ACTION ITEM ->
Across the listing below, how many lines contain "bottom"? Answer with the number and nothing else.

SOURCE MATERIAL ->
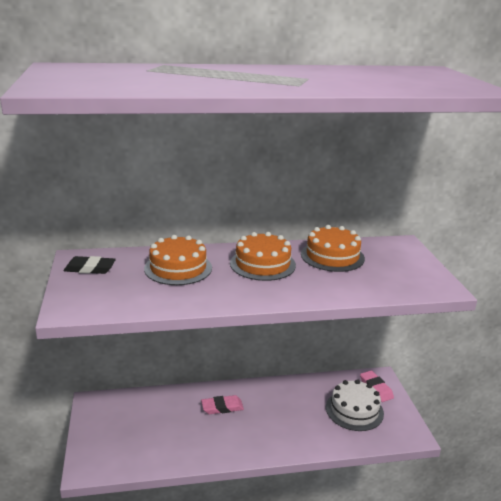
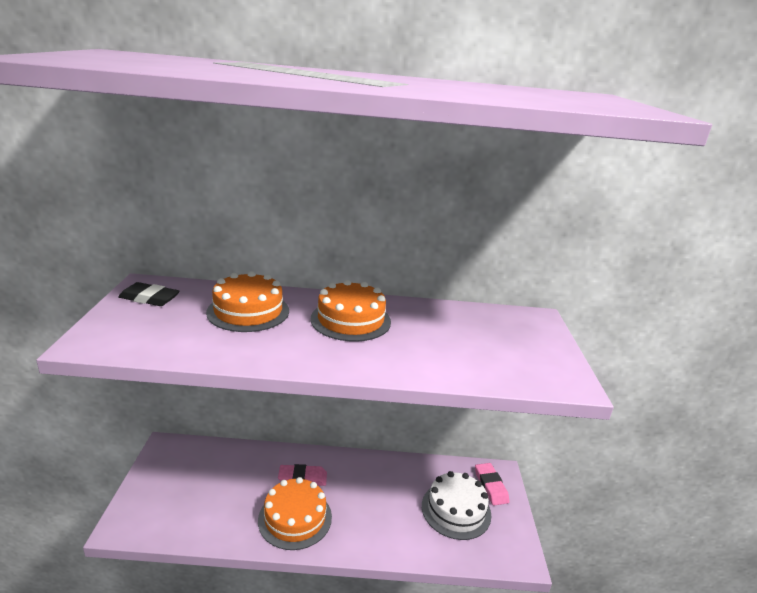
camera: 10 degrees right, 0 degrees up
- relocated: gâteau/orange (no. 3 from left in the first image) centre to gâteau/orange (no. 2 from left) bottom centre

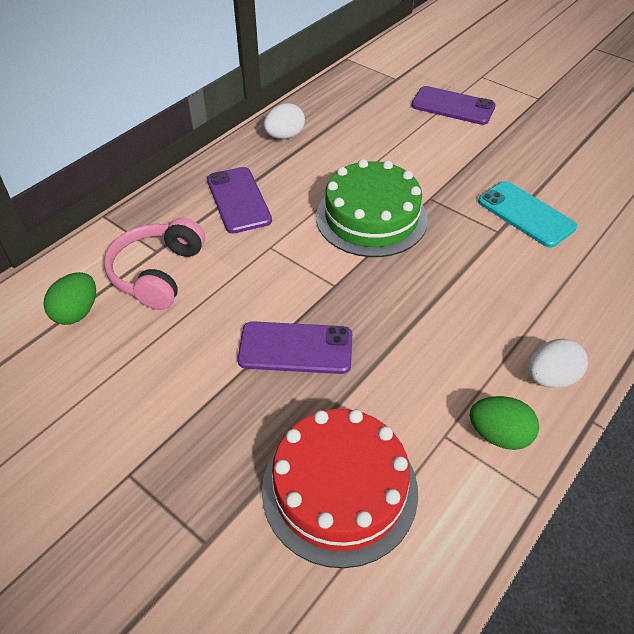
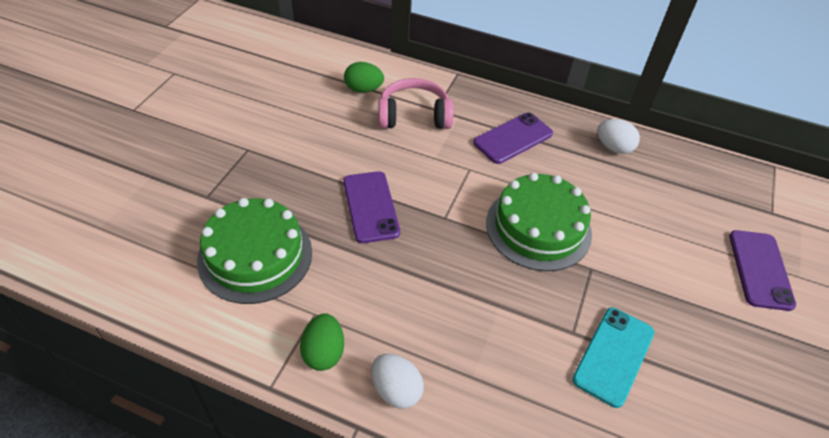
camera: 70 degrees right, 0 degrees up
- colour: gâteau/rouge bottom centre to gâteau/vert (no. 1 from left) middle left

TASK RESULT ->
2